• TASK ITEM: Output, please, exactly those lines of the listing that come before the line with "P3 pin 3: none -> N_25", along with that line itself.

• DATA TO USE:
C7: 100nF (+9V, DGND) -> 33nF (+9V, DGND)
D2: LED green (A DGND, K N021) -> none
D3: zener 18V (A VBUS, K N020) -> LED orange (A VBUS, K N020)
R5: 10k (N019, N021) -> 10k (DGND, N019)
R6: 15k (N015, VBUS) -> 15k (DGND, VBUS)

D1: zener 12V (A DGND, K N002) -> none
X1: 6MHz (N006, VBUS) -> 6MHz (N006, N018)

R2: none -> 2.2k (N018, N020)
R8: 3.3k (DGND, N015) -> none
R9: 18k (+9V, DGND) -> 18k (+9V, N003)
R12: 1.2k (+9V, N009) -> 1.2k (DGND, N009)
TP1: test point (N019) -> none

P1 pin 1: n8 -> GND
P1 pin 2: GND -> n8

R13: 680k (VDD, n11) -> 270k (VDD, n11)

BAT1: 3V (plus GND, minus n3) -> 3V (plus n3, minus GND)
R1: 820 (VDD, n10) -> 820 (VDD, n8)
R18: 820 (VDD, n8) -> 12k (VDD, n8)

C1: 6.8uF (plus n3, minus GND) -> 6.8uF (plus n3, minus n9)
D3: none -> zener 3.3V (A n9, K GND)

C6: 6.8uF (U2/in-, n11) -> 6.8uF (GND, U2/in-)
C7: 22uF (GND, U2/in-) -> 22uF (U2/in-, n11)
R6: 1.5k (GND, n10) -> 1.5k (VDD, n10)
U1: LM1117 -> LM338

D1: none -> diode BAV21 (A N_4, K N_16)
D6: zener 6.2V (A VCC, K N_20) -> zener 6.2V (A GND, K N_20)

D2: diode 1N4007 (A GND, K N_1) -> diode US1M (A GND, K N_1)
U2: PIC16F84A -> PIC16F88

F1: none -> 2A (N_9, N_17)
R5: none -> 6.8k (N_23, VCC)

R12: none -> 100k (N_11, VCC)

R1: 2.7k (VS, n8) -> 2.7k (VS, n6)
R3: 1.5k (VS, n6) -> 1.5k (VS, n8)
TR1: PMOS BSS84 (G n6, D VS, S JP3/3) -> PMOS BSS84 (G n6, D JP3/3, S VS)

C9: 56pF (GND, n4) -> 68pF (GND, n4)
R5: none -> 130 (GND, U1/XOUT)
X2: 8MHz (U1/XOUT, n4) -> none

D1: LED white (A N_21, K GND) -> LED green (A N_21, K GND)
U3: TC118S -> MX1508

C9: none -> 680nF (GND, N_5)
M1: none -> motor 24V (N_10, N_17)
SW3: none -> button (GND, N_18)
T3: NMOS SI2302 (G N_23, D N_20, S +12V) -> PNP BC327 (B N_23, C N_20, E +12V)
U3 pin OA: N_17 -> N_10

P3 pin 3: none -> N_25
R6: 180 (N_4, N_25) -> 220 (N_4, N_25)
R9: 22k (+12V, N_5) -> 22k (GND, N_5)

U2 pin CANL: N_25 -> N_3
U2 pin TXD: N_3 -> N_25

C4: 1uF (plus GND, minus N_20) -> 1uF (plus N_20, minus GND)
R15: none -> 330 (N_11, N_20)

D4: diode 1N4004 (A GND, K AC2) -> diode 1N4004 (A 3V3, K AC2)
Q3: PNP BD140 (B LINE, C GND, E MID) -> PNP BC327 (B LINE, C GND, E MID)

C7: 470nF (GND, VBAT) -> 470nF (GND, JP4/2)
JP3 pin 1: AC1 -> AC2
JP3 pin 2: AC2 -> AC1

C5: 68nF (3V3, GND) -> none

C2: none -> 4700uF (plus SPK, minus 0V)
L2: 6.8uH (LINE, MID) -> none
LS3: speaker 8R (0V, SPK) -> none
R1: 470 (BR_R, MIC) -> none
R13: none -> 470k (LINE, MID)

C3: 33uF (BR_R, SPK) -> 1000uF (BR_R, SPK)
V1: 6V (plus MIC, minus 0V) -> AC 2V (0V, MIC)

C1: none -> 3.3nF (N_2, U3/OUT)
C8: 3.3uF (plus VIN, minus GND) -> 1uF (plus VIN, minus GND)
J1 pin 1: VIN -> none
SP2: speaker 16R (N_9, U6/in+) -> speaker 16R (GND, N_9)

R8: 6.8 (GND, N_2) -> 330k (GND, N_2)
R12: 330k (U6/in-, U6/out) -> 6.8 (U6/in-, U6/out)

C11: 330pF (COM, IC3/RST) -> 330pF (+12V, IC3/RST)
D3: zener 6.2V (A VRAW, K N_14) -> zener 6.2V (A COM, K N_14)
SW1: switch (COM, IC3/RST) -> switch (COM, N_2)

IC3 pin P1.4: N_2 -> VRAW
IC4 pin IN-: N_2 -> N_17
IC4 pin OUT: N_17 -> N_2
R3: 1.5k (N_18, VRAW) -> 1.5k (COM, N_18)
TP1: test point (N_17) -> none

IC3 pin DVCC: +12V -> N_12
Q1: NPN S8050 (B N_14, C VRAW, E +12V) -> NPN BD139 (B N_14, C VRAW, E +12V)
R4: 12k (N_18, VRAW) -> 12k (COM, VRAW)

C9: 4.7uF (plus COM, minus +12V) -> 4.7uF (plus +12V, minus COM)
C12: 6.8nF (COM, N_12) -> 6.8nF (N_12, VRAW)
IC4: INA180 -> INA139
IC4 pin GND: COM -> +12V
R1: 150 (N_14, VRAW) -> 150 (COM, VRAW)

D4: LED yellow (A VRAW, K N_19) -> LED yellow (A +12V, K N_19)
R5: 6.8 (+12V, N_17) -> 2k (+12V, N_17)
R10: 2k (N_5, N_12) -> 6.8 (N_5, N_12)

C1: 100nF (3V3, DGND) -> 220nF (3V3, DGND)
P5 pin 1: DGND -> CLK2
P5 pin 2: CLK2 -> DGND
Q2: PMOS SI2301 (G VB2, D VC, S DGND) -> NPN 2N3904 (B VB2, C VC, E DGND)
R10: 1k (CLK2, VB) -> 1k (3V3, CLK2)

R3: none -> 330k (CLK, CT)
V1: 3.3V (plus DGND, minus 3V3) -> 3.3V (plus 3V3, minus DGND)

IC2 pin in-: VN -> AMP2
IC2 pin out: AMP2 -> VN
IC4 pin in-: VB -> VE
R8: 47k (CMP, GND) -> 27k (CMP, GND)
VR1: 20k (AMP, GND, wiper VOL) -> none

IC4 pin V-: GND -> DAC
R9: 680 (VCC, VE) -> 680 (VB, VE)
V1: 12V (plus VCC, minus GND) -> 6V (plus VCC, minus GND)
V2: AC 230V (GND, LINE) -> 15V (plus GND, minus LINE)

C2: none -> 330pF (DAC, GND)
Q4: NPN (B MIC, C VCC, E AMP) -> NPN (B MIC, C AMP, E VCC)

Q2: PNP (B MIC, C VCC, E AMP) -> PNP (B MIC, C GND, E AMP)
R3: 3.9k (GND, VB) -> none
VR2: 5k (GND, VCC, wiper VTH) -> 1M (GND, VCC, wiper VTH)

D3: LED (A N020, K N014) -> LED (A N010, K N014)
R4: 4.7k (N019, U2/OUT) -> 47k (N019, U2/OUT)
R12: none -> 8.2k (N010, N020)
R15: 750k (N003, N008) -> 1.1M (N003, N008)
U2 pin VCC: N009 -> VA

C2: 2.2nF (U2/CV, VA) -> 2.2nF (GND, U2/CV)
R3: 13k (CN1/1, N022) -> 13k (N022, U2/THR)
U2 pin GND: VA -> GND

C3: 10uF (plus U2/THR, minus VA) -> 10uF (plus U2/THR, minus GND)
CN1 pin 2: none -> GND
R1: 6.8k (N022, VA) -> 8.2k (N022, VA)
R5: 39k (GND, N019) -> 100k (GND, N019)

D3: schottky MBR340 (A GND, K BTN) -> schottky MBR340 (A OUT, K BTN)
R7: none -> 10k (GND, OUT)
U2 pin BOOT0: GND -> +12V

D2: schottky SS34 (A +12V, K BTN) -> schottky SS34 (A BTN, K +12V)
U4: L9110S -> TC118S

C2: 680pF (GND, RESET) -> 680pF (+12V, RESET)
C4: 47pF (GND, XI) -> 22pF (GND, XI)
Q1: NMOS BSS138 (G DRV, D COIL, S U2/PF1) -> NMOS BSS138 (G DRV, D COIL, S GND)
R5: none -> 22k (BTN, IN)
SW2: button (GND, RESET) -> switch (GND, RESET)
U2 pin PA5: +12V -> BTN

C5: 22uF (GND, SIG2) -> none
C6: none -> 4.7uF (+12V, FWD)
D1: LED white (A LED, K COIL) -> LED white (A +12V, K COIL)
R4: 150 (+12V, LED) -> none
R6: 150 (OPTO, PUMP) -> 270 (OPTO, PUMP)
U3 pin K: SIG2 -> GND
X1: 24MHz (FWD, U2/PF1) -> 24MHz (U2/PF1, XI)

• EXERCISE RESULT:
C7: 100nF (+9V, DGND) -> 33nF (+9V, DGND)
D2: LED green (A DGND, K N021) -> none
D3: zener 18V (A VBUS, K N020) -> LED orange (A VBUS, K N020)
R5: 10k (N019, N021) -> 10k (DGND, N019)
R6: 15k (N015, VBUS) -> 15k (DGND, VBUS)

D1: zener 12V (A DGND, K N002) -> none
X1: 6MHz (N006, VBUS) -> 6MHz (N006, N018)

R2: none -> 2.2k (N018, N020)
R8: 3.3k (DGND, N015) -> none
R9: 18k (+9V, DGND) -> 18k (+9V, N003)
R12: 1.2k (+9V, N009) -> 1.2k (DGND, N009)
TP1: test point (N019) -> none

P1 pin 1: n8 -> GND
P1 pin 2: GND -> n8

R13: 680k (VDD, n11) -> 270k (VDD, n11)

BAT1: 3V (plus GND, minus n3) -> 3V (plus n3, minus GND)
R1: 820 (VDD, n10) -> 820 (VDD, n8)
R18: 820 (VDD, n8) -> 12k (VDD, n8)

C1: 6.8uF (plus n3, minus GND) -> 6.8uF (plus n3, minus n9)
D3: none -> zener 3.3V (A n9, K GND)

C6: 6.8uF (U2/in-, n11) -> 6.8uF (GND, U2/in-)
C7: 22uF (GND, U2/in-) -> 22uF (U2/in-, n11)
R6: 1.5k (GND, n10) -> 1.5k (VDD, n10)
U1: LM1117 -> LM338

D1: none -> diode BAV21 (A N_4, K N_16)
D6: zener 6.2V (A VCC, K N_20) -> zener 6.2V (A GND, K N_20)

D2: diode 1N4007 (A GND, K N_1) -> diode US1M (A GND, K N_1)
U2: PIC16F84A -> PIC16F88

F1: none -> 2A (N_9, N_17)
R5: none -> 6.8k (N_23, VCC)

R12: none -> 100k (N_11, VCC)

R1: 2.7k (VS, n8) -> 2.7k (VS, n6)
R3: 1.5k (VS, n6) -> 1.5k (VS, n8)
TR1: PMOS BSS84 (G n6, D VS, S JP3/3) -> PMOS BSS84 (G n6, D JP3/3, S VS)

C9: 56pF (GND, n4) -> 68pF (GND, n4)
R5: none -> 130 (GND, U1/XOUT)
X2: 8MHz (U1/XOUT, n4) -> none

D1: LED white (A N_21, K GND) -> LED green (A N_21, K GND)
U3: TC118S -> MX1508

C9: none -> 680nF (GND, N_5)
M1: none -> motor 24V (N_10, N_17)
SW3: none -> button (GND, N_18)
T3: NMOS SI2302 (G N_23, D N_20, S +12V) -> PNP BC327 (B N_23, C N_20, E +12V)
U3 pin OA: N_17 -> N_10

P3 pin 3: none -> N_25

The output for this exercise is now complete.